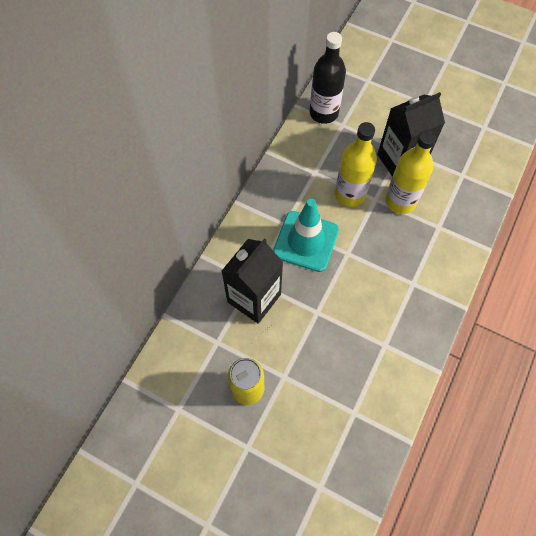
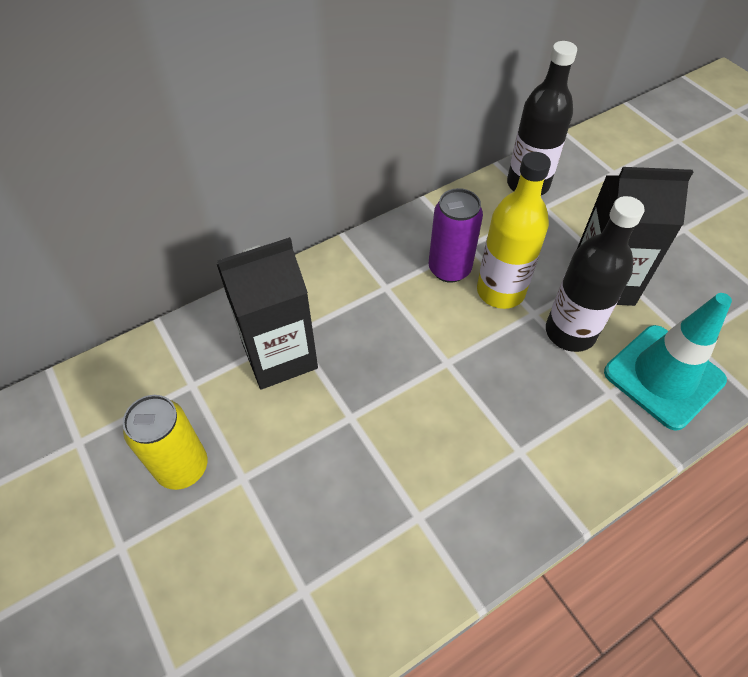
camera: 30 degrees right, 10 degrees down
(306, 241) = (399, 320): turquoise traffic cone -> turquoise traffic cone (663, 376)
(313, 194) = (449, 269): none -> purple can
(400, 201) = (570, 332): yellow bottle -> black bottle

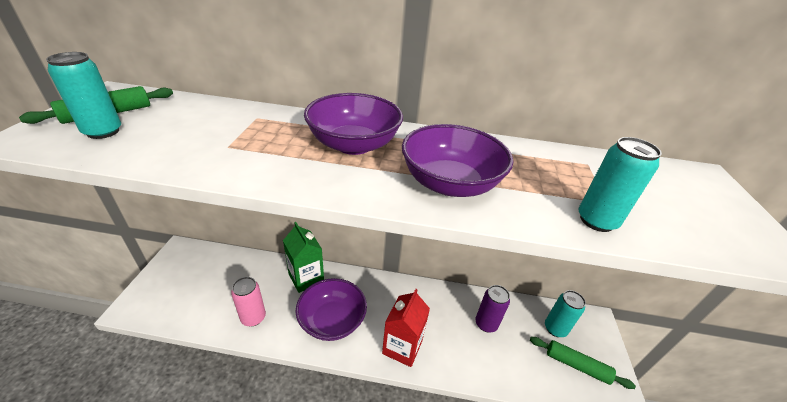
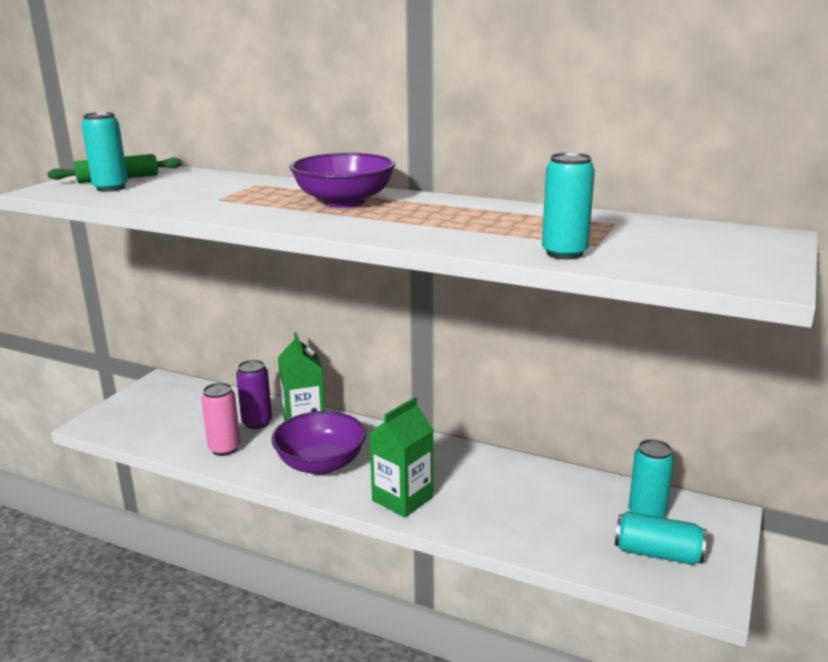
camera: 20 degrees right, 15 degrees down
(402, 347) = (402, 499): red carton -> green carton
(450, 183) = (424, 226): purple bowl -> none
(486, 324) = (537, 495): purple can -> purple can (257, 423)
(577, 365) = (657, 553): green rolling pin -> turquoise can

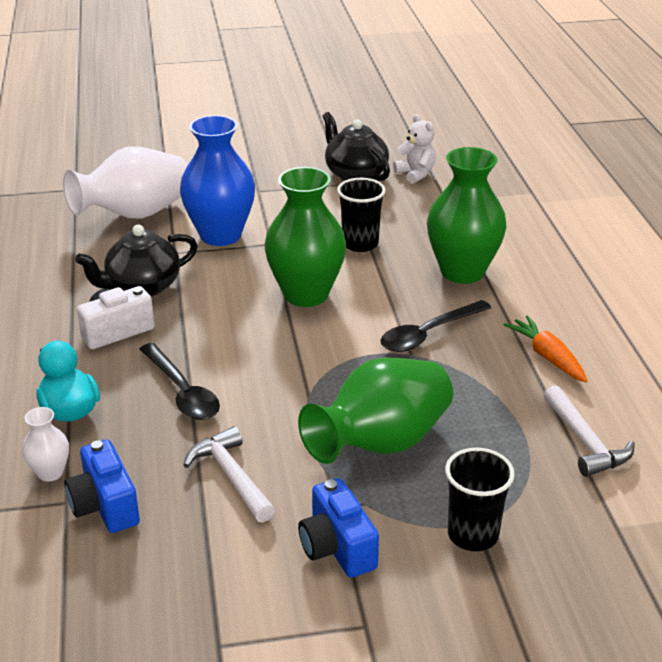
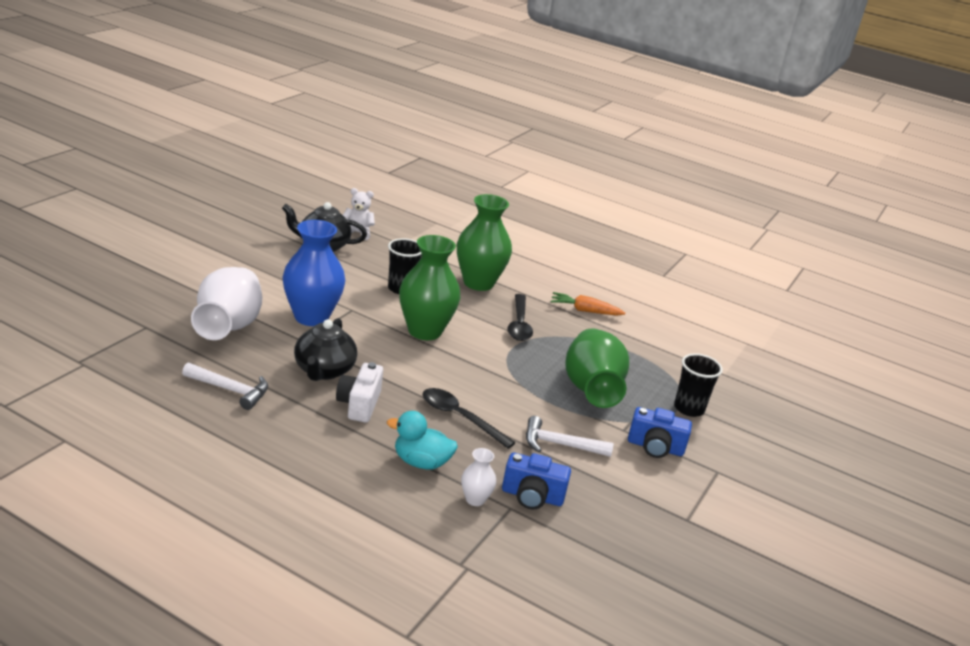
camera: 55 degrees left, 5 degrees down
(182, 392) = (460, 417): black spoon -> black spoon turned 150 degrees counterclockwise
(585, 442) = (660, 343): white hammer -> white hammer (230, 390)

────────────────────

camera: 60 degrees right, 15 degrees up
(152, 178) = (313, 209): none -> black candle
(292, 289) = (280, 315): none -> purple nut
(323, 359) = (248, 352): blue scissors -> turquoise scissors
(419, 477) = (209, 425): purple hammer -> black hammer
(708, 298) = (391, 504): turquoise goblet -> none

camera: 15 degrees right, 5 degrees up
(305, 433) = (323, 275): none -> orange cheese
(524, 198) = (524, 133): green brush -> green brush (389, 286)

────────────────────

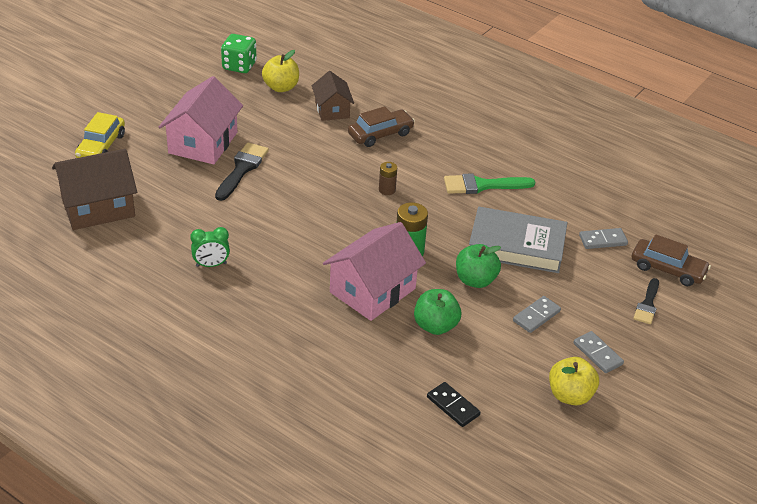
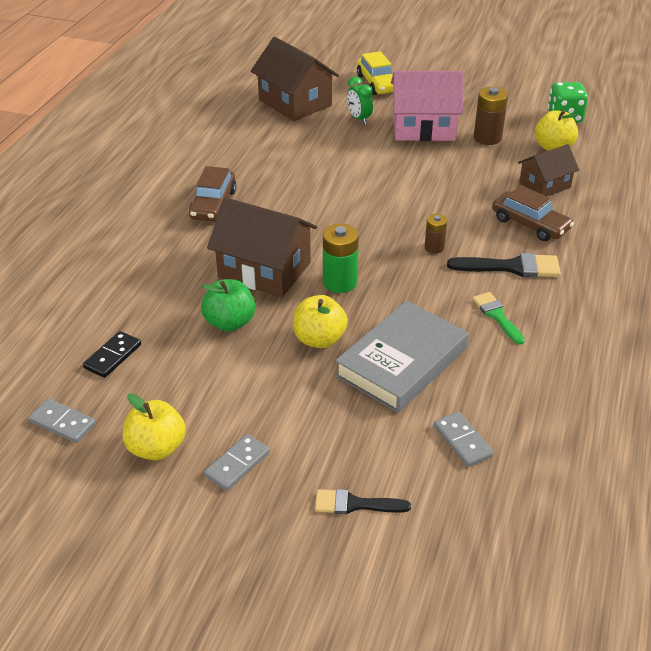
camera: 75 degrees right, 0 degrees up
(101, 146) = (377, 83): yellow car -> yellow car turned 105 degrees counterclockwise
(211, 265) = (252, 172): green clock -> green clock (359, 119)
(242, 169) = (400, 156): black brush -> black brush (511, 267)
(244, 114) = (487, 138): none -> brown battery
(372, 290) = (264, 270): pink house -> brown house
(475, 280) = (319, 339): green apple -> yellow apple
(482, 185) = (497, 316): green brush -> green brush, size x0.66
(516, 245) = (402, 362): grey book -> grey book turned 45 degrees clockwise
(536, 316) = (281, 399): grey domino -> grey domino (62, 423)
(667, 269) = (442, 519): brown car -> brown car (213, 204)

────────────────────

Read through the entries above and copy each line that has the string "down" in it.

## SOLUTION FOR THIS TASK:
camera: 30 degrees right, 10 degrees down
camera: 20 degrees right, 15 degrees down
camera: 55 degrees left, 5 degrees down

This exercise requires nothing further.